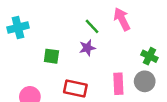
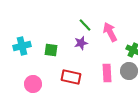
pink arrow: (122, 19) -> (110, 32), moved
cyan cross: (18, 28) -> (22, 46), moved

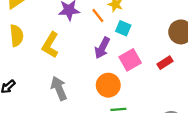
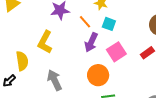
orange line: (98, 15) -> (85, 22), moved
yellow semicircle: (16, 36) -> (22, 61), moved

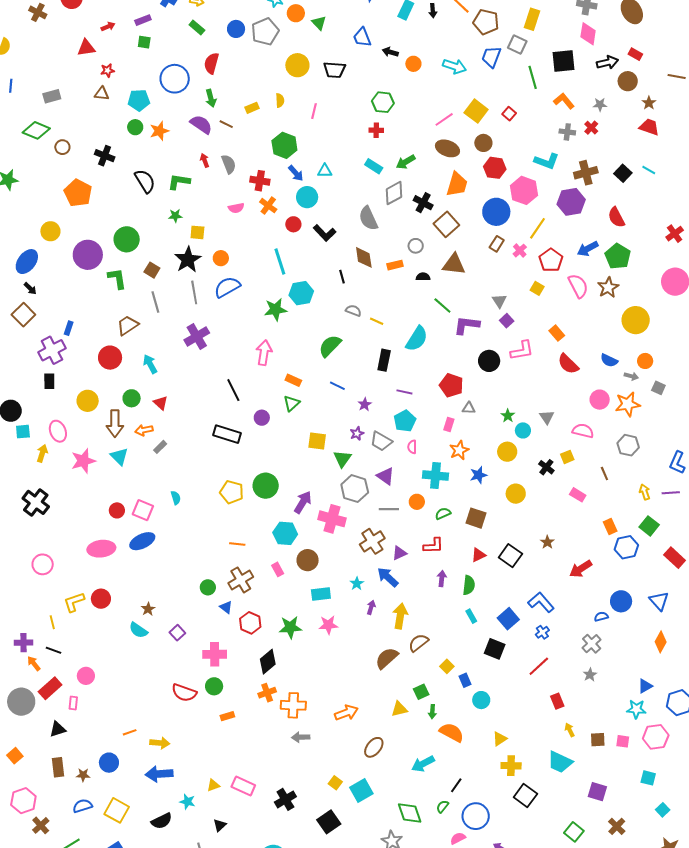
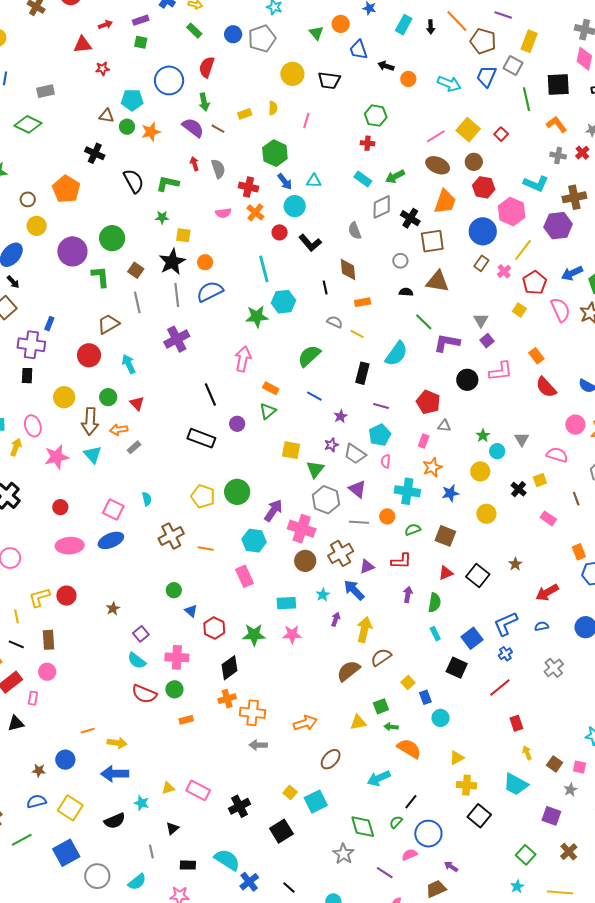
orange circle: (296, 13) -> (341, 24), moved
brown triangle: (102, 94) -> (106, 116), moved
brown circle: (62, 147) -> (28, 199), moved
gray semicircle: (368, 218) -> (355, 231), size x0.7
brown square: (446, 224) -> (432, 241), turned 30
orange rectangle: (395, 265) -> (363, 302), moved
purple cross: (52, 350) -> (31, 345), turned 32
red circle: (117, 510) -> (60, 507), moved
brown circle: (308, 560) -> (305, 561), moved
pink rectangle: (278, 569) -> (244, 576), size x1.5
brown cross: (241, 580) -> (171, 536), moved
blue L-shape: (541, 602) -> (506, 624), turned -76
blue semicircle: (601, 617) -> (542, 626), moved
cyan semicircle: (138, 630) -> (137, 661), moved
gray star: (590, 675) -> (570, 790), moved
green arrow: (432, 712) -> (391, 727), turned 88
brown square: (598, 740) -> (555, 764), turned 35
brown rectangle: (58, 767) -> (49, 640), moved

○ ○ ○

To do: Output the entries above verbatim. Omit the images.

Answer to the exercise:
pink arrow: (122, 19) -> (110, 32), moved
cyan cross: (18, 28) -> (22, 46), moved

orange line: (98, 15) -> (85, 22), moved
yellow semicircle: (16, 36) -> (22, 61), moved

orange circle: (296, 13) -> (341, 24), moved
brown triangle: (102, 94) -> (106, 116), moved
brown circle: (62, 147) -> (28, 199), moved
gray semicircle: (368, 218) -> (355, 231), size x0.7
brown square: (446, 224) -> (432, 241), turned 30
orange rectangle: (395, 265) -> (363, 302), moved
purple cross: (52, 350) -> (31, 345), turned 32
red circle: (117, 510) -> (60, 507), moved
brown circle: (308, 560) -> (305, 561), moved
pink rectangle: (278, 569) -> (244, 576), size x1.5
brown cross: (241, 580) -> (171, 536), moved
blue L-shape: (541, 602) -> (506, 624), turned -76
blue semicircle: (601, 617) -> (542, 626), moved
cyan semicircle: (138, 630) -> (137, 661), moved
gray star: (590, 675) -> (570, 790), moved
green arrow: (432, 712) -> (391, 727), turned 88
brown square: (598, 740) -> (555, 764), turned 35
brown rectangle: (58, 767) -> (49, 640), moved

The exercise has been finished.